### About this task
Find the line with "pink key [189,91,239,112]" and the line with "blue key [487,107,514,145]" in the entries below; output exactly those two lines, every line between them, and no others.

### Exercise inputs
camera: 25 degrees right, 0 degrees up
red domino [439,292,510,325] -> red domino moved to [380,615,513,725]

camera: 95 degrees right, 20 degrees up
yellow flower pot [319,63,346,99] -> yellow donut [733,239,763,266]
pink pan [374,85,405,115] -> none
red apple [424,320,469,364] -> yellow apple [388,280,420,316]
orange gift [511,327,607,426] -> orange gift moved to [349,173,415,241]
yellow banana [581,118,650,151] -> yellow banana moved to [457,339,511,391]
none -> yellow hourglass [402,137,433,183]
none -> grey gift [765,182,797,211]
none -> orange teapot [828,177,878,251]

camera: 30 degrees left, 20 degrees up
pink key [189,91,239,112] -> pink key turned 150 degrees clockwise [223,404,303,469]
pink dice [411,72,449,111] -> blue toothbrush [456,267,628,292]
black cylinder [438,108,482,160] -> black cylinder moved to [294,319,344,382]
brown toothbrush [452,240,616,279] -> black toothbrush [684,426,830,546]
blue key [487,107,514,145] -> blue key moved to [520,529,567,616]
--
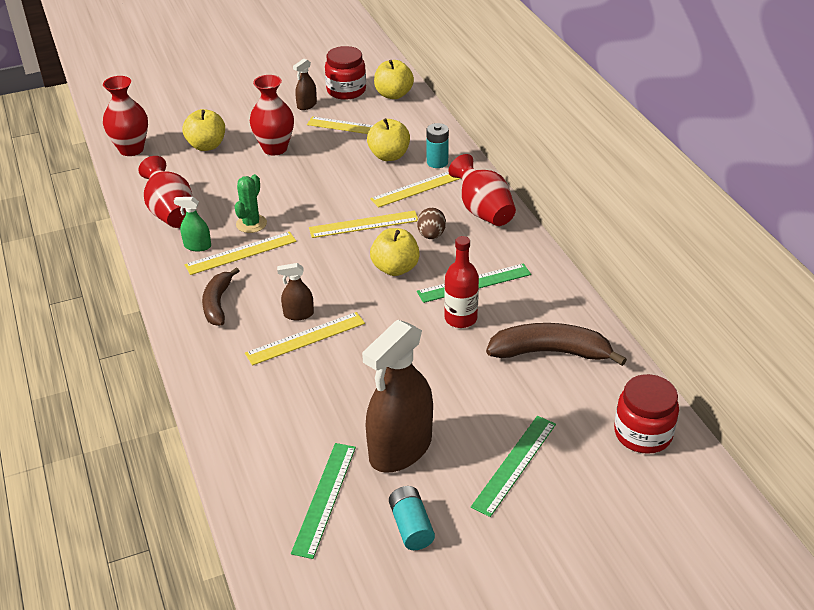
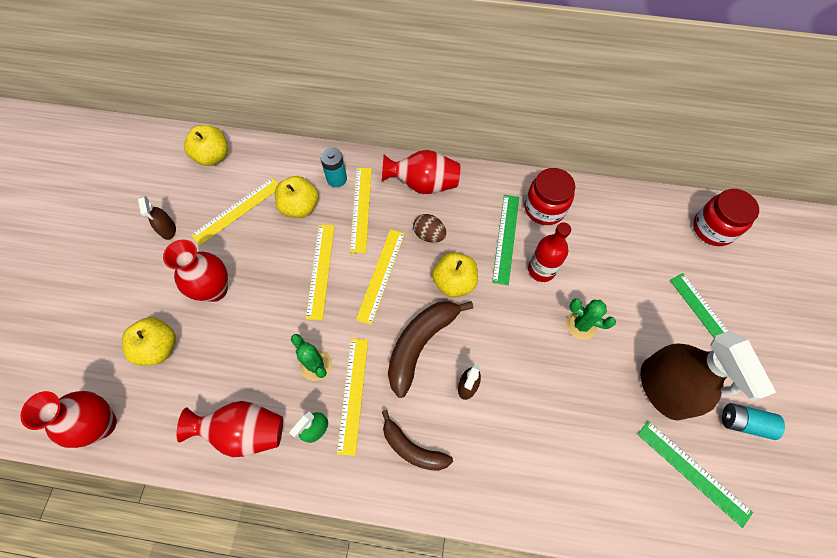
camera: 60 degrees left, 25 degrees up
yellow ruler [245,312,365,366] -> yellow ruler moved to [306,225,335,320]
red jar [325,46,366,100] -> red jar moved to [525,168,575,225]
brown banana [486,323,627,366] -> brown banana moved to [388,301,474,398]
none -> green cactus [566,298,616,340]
--
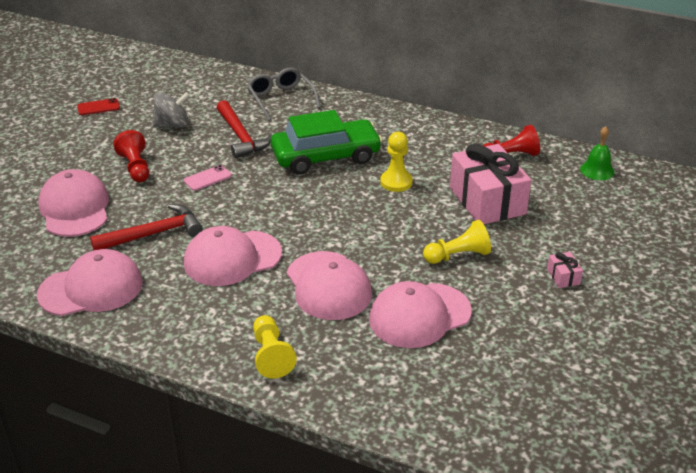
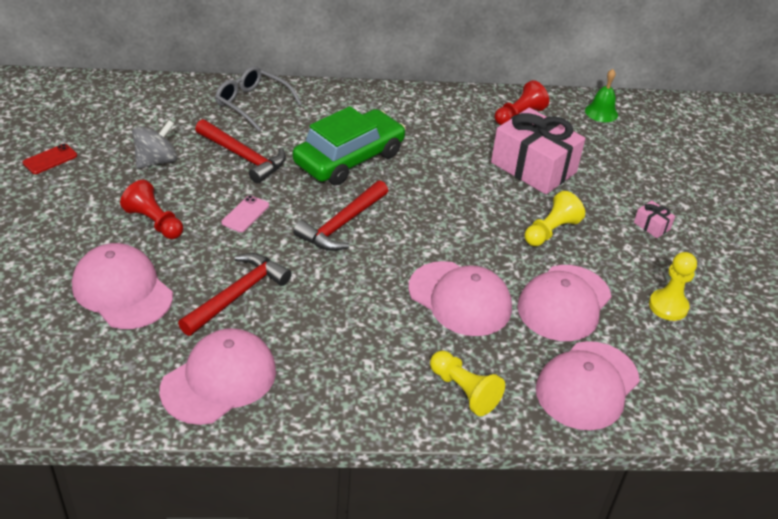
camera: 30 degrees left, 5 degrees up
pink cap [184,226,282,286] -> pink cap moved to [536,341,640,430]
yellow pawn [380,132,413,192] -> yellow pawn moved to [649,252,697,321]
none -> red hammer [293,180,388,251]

### Response area
pink key [189,91,239,112] -> pink key turned 150 degrees clockwise [223,404,303,469]
pink dice [411,72,449,111] -> blue toothbrush [456,267,628,292]
black cylinder [438,108,482,160] -> black cylinder moved to [294,319,344,382]
brown toothbrush [452,240,616,279] -> black toothbrush [684,426,830,546]
blue key [487,107,514,145] -> blue key moved to [520,529,567,616]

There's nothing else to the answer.